[Collection entries]
════════════════════

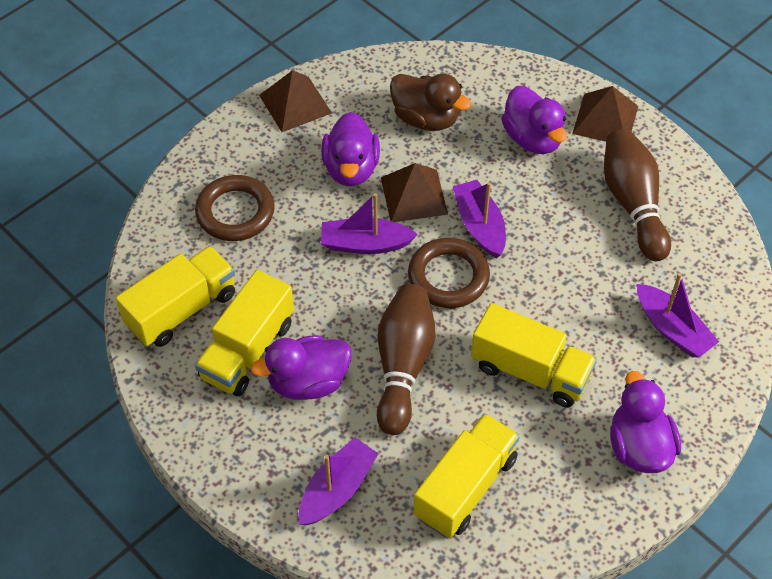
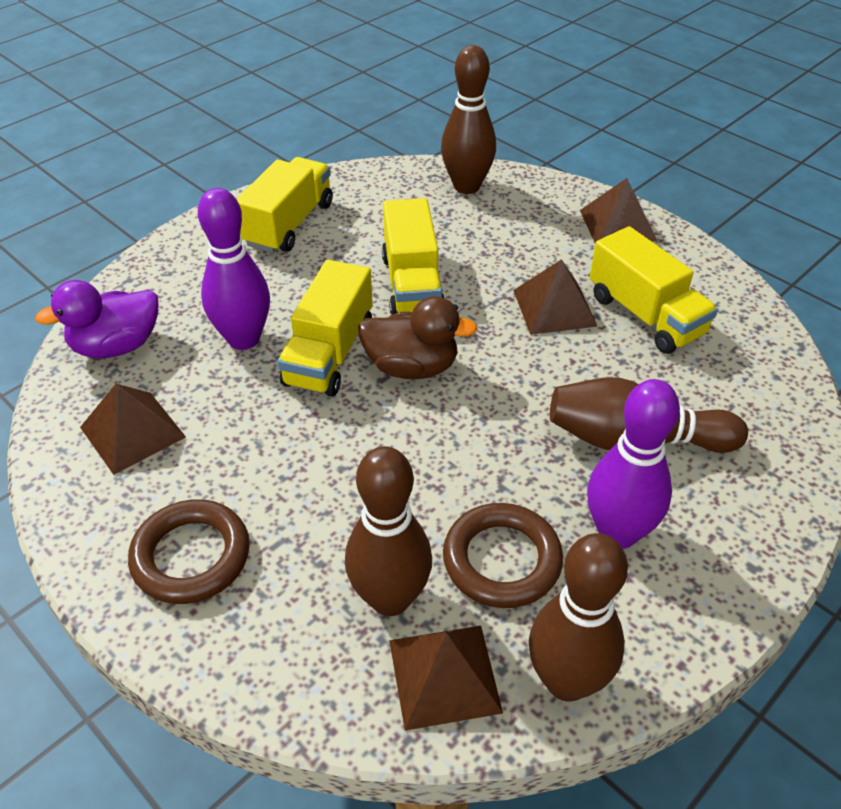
brown bowling pin: 2 -> 4
brown pyramid: 3 -> 4
purple boat: 4 -> 0
purple bowling pin: 0 -> 2
purple duck: 4 -> 1

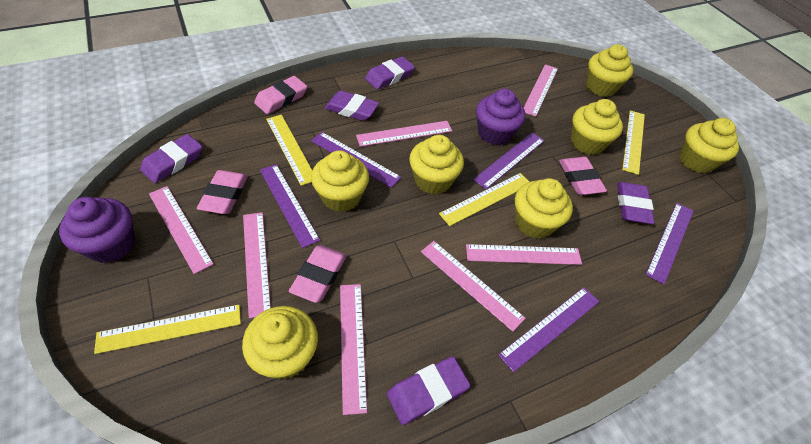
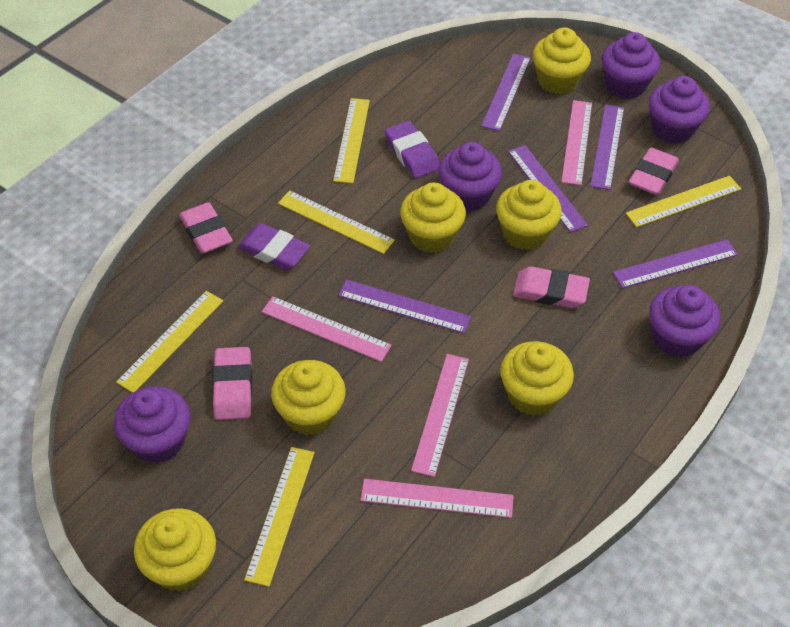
pink ruler: 7 -> 4
purple cupcake: 2 -> 5
purple eraser: 5 -> 2
yellow cupcake: 7 -> 6
yellow ruler: 4 -> 5

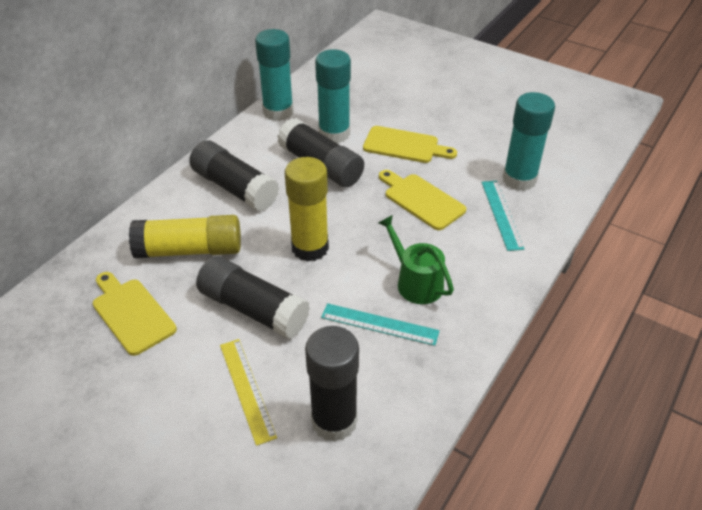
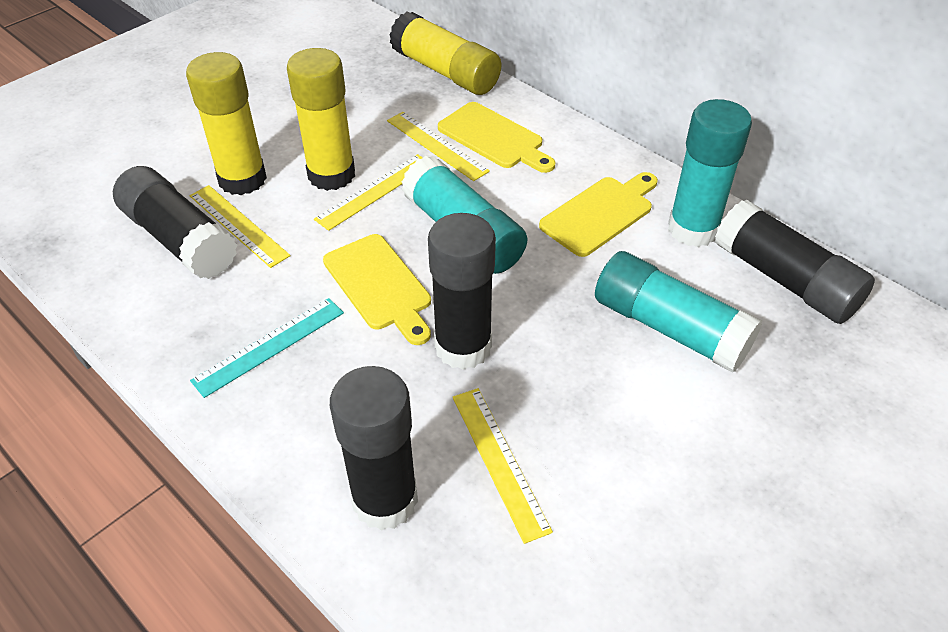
green watering can: 1 -> 0
turquoise ruler: 2 -> 1
yellow glue stick: 2 -> 3
yellow ruler: 1 -> 4

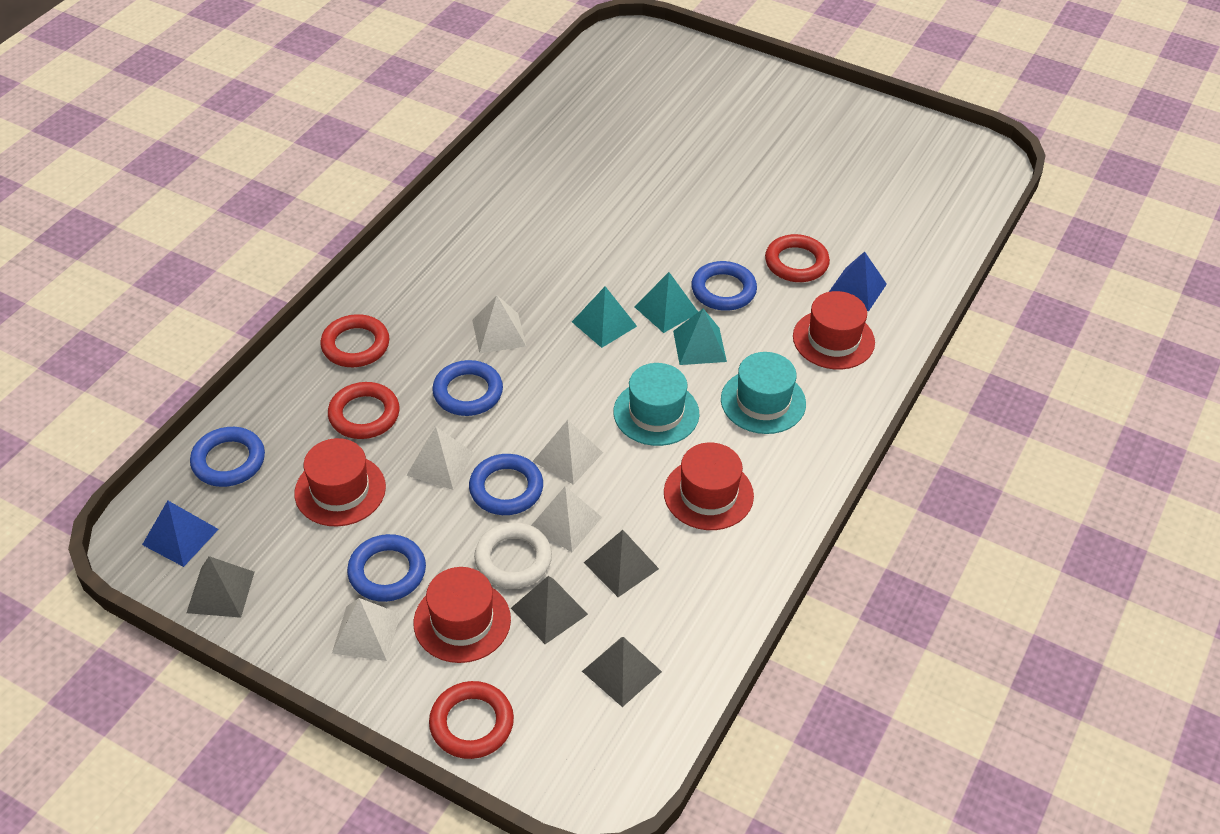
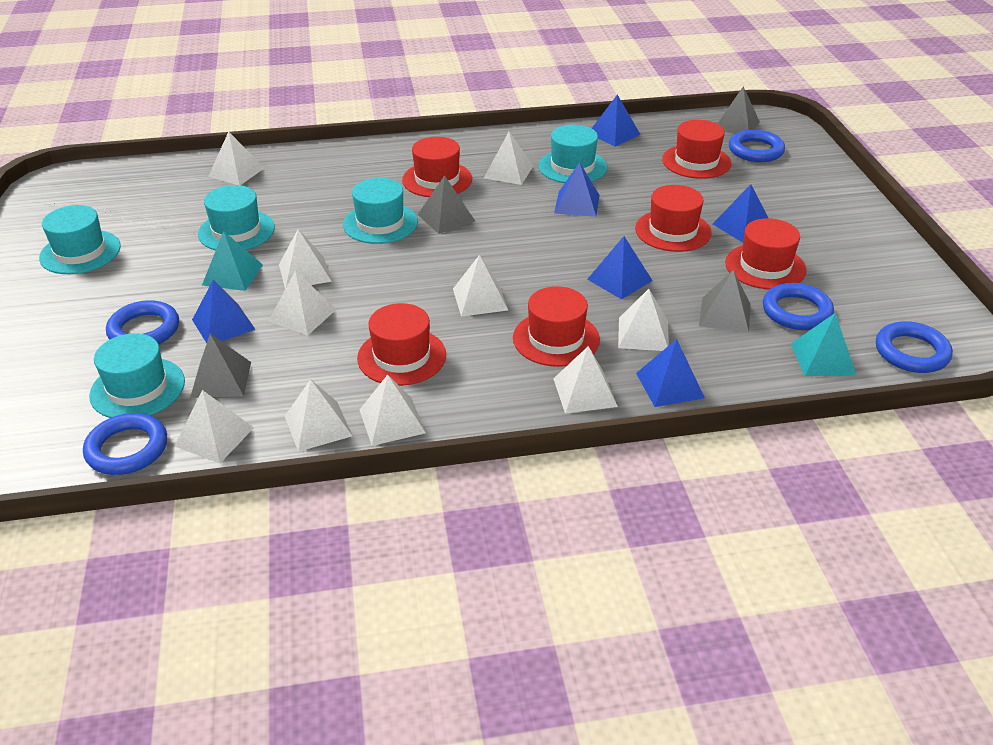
blue pyramid: 2 -> 6
red hat: 4 -> 6
red ring: 4 -> 0
turquoise hat: 2 -> 5
turquoise pyramid: 3 -> 2
white pyramid: 5 -> 10
white ring: 1 -> 0

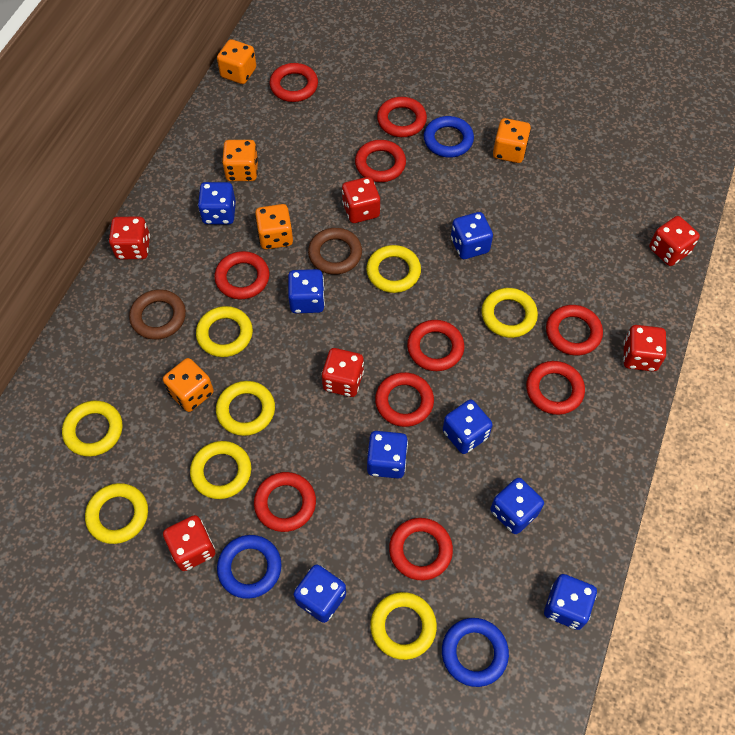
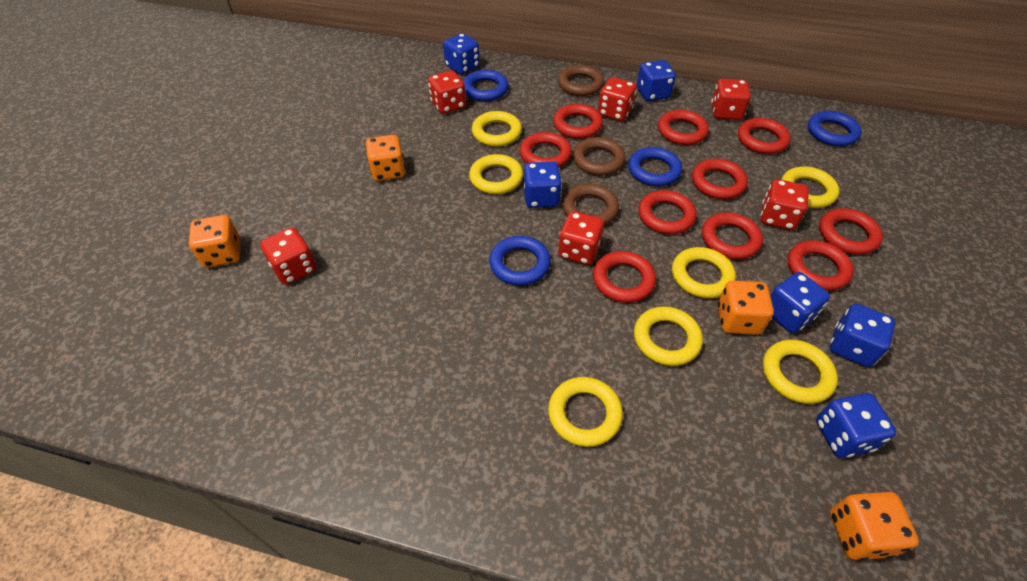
blue dice: 8 -> 6
blue ring: 3 -> 4
brown ring: 2 -> 3
orange dice: 5 -> 4
yellow ring: 8 -> 7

════════════════════

Copy all the records above exactly, but leave out the pictures.

brown bowling pin: 2 -> 4
brown pyramid: 3 -> 4
purple boat: 4 -> 0
purple bowling pin: 0 -> 2
purple duck: 4 -> 1

pink ruler: 7 -> 4
purple cupcake: 2 -> 5
purple eraser: 5 -> 2
yellow cupcake: 7 -> 6
yellow ruler: 4 -> 5

green watering can: 1 -> 0
turquoise ruler: 2 -> 1
yellow glue stick: 2 -> 3
yellow ruler: 1 -> 4

blue pyramid: 2 -> 6
red hat: 4 -> 6
red ring: 4 -> 0
turquoise hat: 2 -> 5
turquoise pyramid: 3 -> 2
white pyramid: 5 -> 10
white ring: 1 -> 0

blue dice: 8 -> 6
blue ring: 3 -> 4
brown ring: 2 -> 3
orange dice: 5 -> 4
yellow ring: 8 -> 7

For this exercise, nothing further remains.